What you are asked to do:
Write down the lines exactly as they appear, from the one that contains "pink pawn [714,436,751,497]" through the final line of the records, so that both ends are kept and no pictures come along.
[Input data — start]
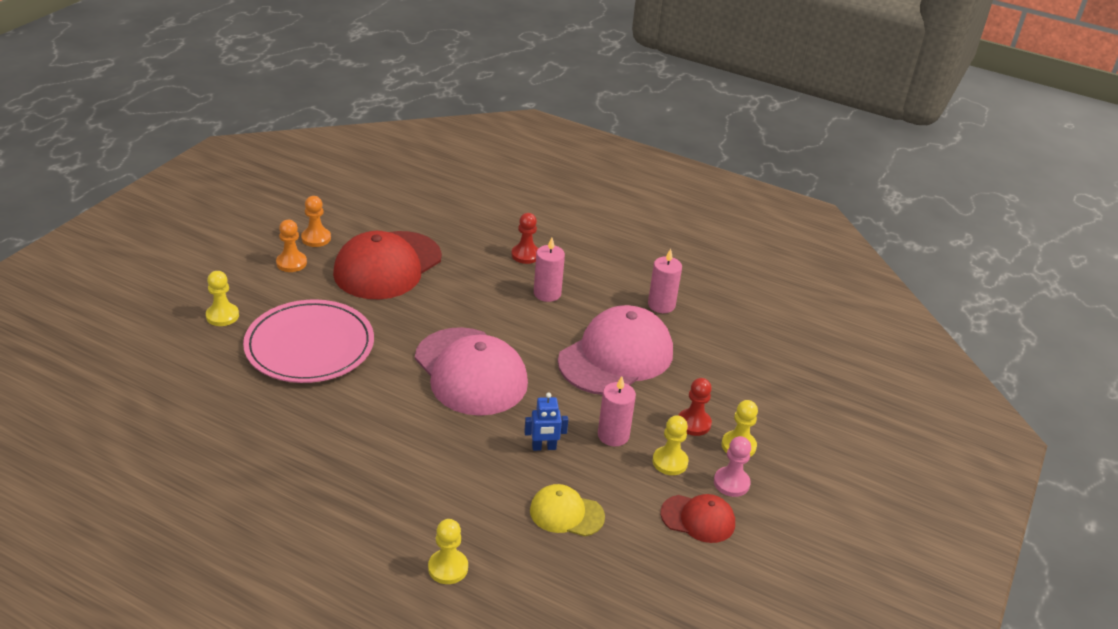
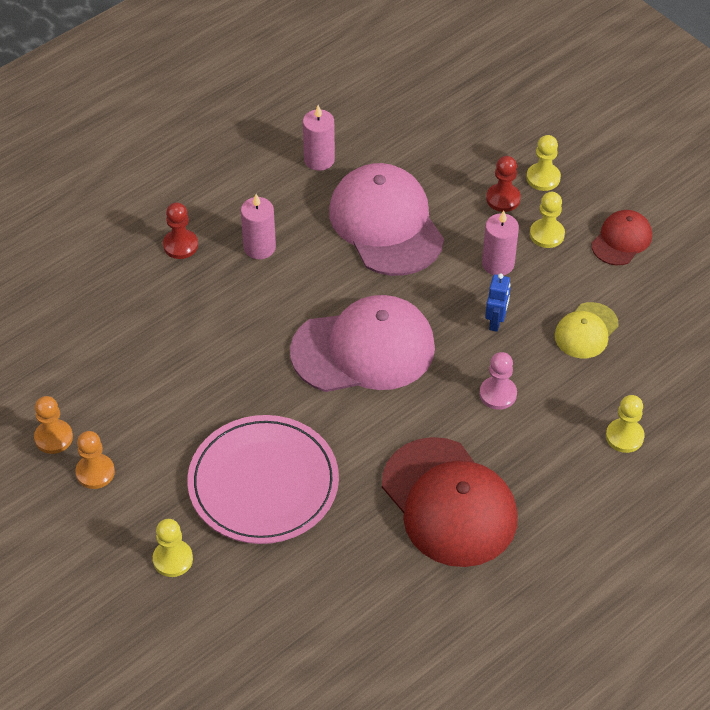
camera: 65 degrees left, 15 degrees up
red cap [333,231,442,299] -> red cap moved to [382,437,518,567]
pink pawn [714,436,751,497] -> pink pawn moved to [480,352,517,410]

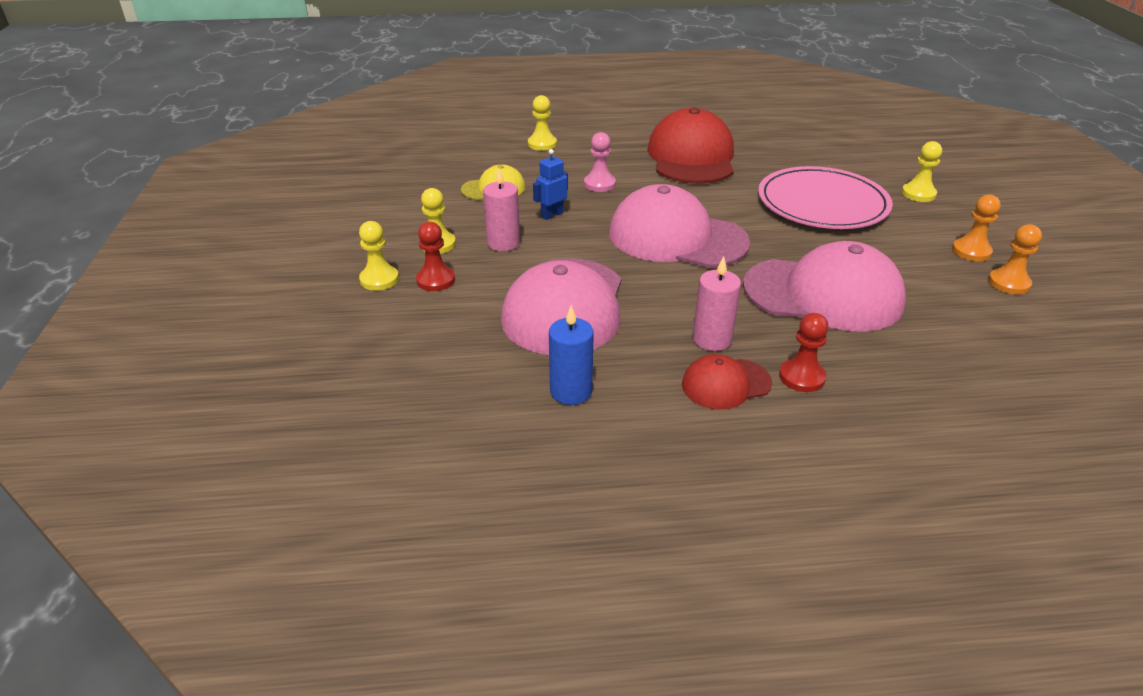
camera: 145 degrees left, 15 degrees down
pink candle [303,105,335,171] -> blue candle [549,305,594,405]
red cap [591,210,652,265] -> red cap moved to [682,354,772,410]
none -> pink cap [743,241,906,332]

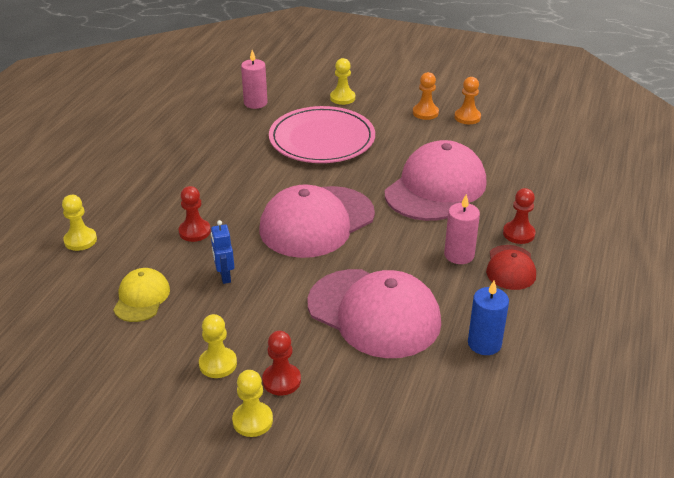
camera: 65 degrees left, 0 degrees up
pink candle [483,168,520,251] -> pink candle moved to [241,50,268,109]
pink pawn [584,132,616,192] -> red pawn [179,186,211,242]
red cap [647,108,734,184] -> none

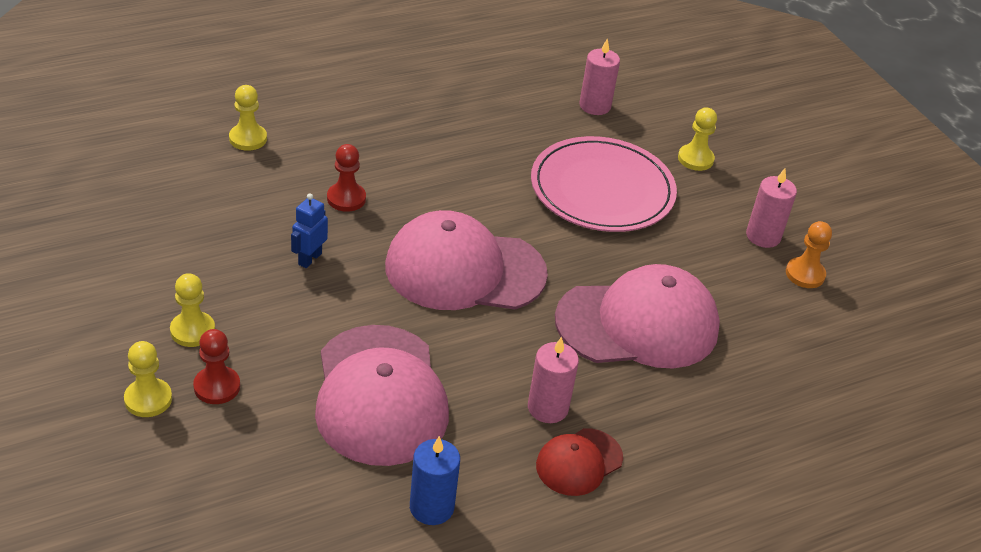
camera: 40 degrees right, 5 degrees up
yellow cap [113,268,170,322] -> none
orange pawn [413,72,439,120] -> pink candle [746,168,797,248]
red pawn [503,188,536,244] -> none

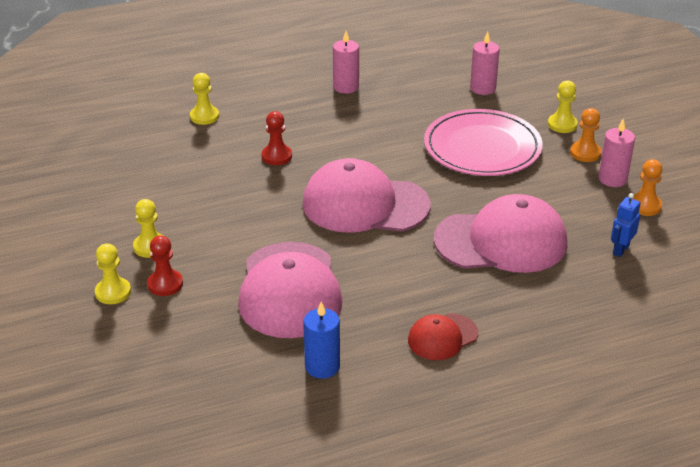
camera: 10 degrees right, 5 degrees down
blue robot [291,193,328,268] -> blue robot moved to [611,193,640,257]
pink candle [528,337,579,423] -> pink candle moved to [333,31,359,94]
none -> orange pawn [570,108,601,162]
[Input data — finish]
Answer for this exercise:
pink pawn [714,436,751,497] -> pink pawn moved to [480,352,517,410]

camera: 145 degrees left, 15 degrees down
pink candle [303,105,335,171] -> blue candle [549,305,594,405]
red cap [591,210,652,265] -> red cap moved to [682,354,772,410]
none -> pink cap [743,241,906,332]

camera: 65 degrees left, 0 degrees up
pink candle [483,168,520,251] -> pink candle moved to [241,50,268,109]
pink pawn [584,132,616,192] -> red pawn [179,186,211,242]
red cap [647,108,734,184] -> none

camera: 40 degrees right, 5 degrees up
yellow cap [113,268,170,322] -> none
orange pawn [413,72,439,120] -> pink candle [746,168,797,248]
red pawn [503,188,536,244] -> none

camera: 10 degrees right, 5 degrees down
blue robot [291,193,328,268] -> blue robot moved to [611,193,640,257]
pink candle [528,337,579,423] -> pink candle moved to [333,31,359,94]
none -> orange pawn [570,108,601,162]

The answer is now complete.